[Task data Boundary: Start]

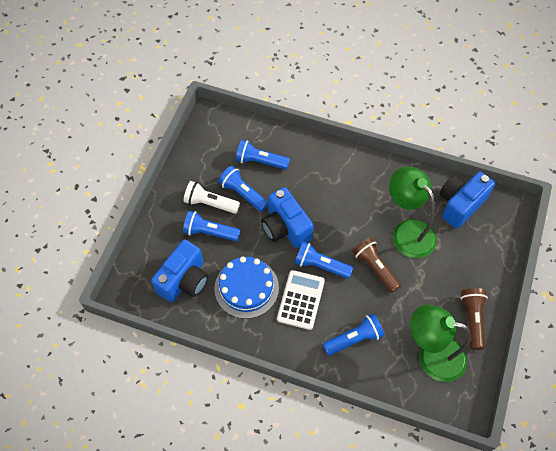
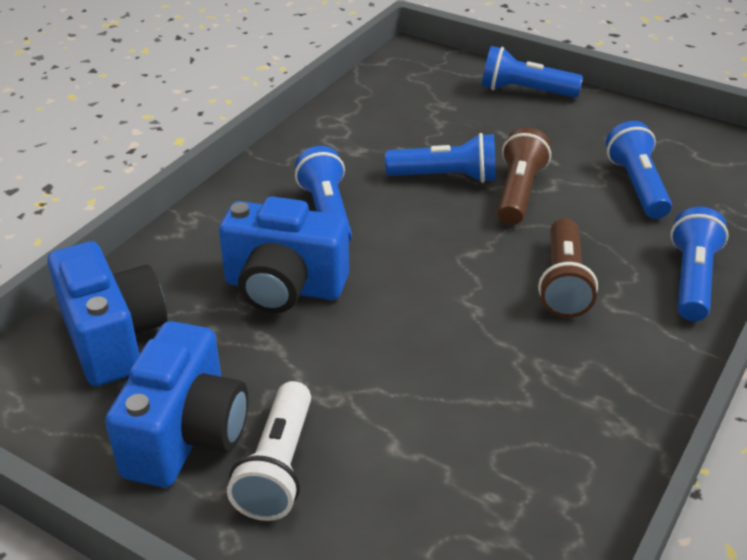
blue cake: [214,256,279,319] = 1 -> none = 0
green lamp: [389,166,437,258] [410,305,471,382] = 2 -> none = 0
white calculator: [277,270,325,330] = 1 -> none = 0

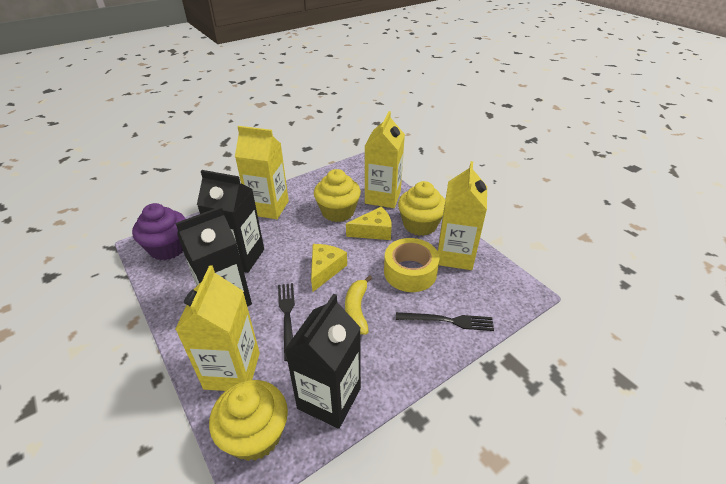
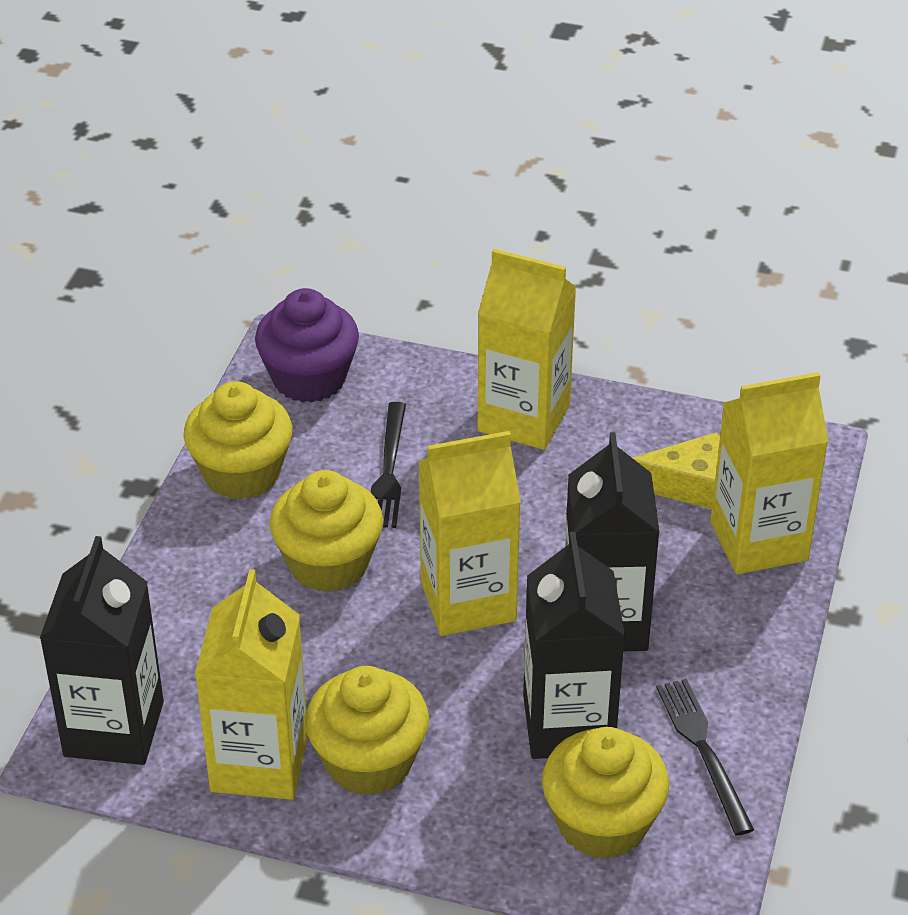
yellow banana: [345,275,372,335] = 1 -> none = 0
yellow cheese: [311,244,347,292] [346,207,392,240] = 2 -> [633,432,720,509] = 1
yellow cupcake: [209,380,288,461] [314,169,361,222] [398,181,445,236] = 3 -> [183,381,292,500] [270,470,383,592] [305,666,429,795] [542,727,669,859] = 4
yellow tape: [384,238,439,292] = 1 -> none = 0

[Task data Boundary: End]
[Task data Boundary: Start]

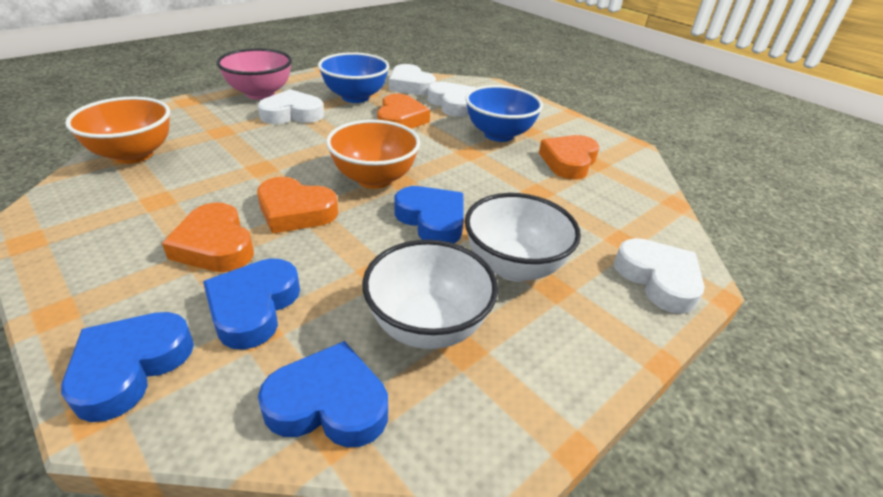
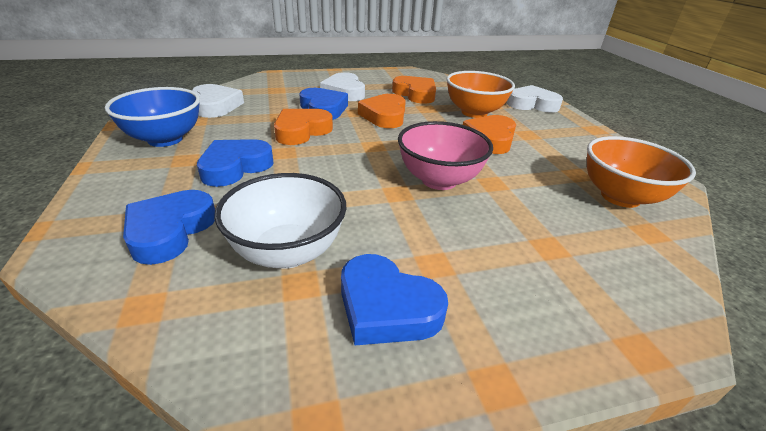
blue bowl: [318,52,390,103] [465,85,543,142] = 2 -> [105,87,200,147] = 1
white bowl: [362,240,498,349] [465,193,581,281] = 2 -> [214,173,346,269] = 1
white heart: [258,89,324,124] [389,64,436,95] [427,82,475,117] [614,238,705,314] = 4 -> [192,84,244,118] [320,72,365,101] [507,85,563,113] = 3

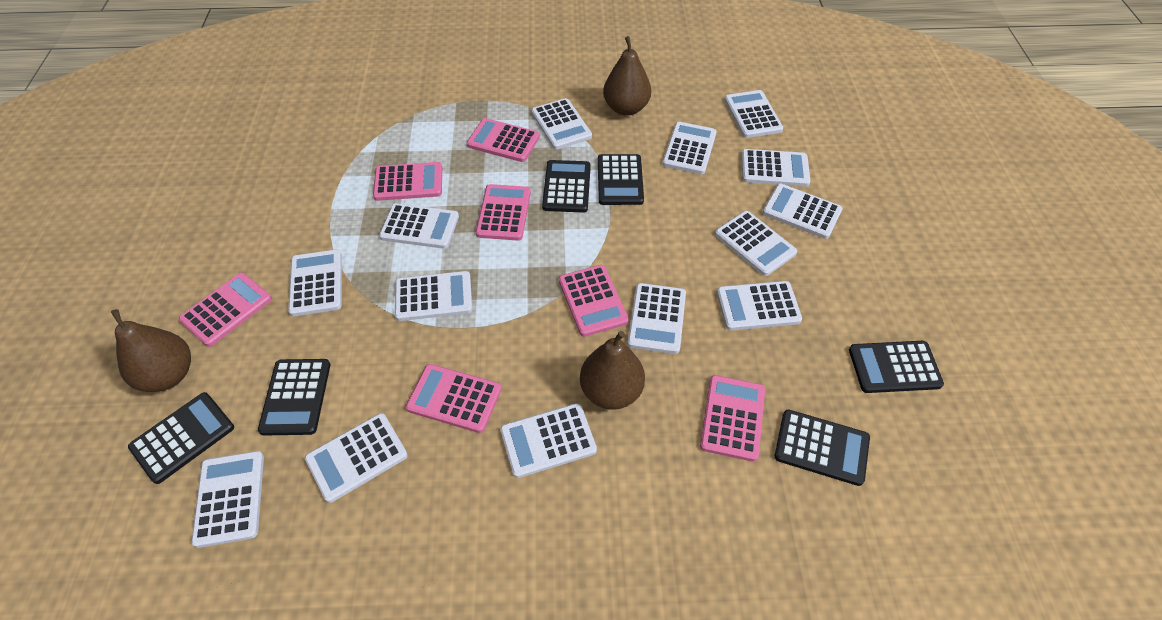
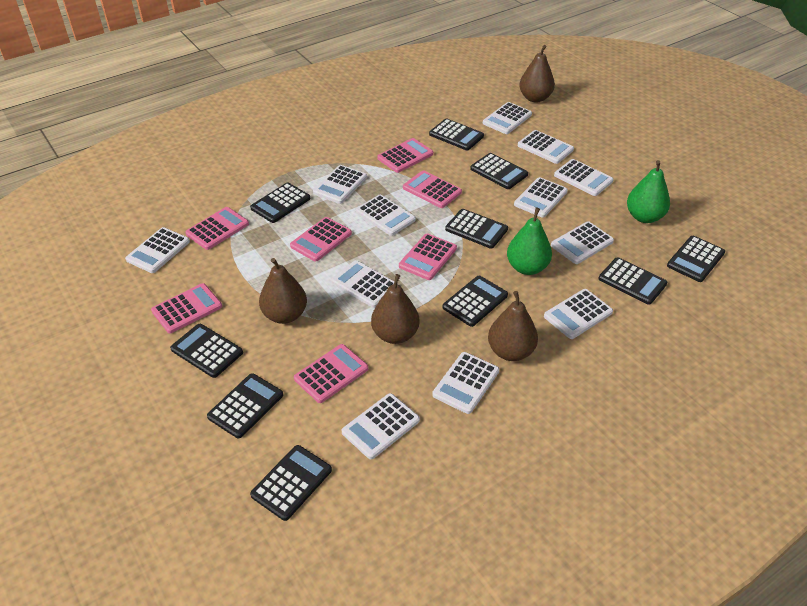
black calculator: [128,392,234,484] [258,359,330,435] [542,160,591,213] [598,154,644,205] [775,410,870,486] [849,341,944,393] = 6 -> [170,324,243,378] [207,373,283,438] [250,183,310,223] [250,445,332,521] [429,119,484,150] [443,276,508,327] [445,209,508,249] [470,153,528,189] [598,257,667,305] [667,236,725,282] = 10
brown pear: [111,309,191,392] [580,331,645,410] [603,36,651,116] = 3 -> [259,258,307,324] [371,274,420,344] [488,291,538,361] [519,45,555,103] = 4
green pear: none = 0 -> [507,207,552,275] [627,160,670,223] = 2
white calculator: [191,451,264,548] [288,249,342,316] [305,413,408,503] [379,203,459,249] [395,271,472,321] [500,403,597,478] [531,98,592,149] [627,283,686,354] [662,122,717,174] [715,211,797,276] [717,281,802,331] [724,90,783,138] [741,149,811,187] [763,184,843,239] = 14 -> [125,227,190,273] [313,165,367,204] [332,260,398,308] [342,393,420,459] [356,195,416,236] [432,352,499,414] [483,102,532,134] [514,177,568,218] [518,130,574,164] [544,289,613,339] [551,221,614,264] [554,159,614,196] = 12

[Task data Boundary: End]

**Task goal**.
Working down the entries above, count each line in which "pear" occurs, and state only the resulting number.

**Response for this exercise**.
2